__Data entries__:
....
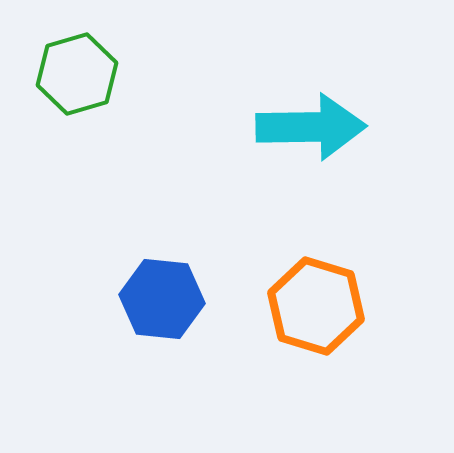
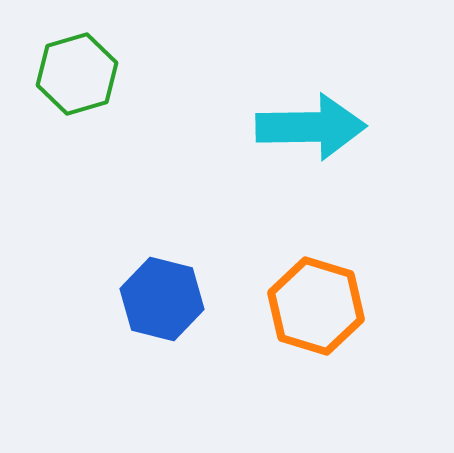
blue hexagon: rotated 8 degrees clockwise
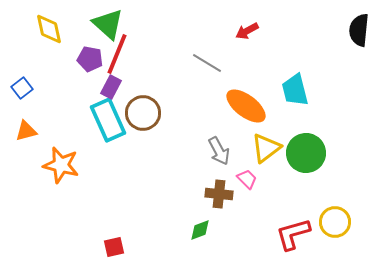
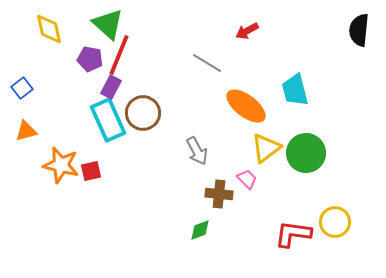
red line: moved 2 px right, 1 px down
gray arrow: moved 22 px left
red L-shape: rotated 24 degrees clockwise
red square: moved 23 px left, 76 px up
....
__Exercise directions__: Exactly how many lines of the data include the word "rotated"? Reply with that number only.

__Solution to this task__: 2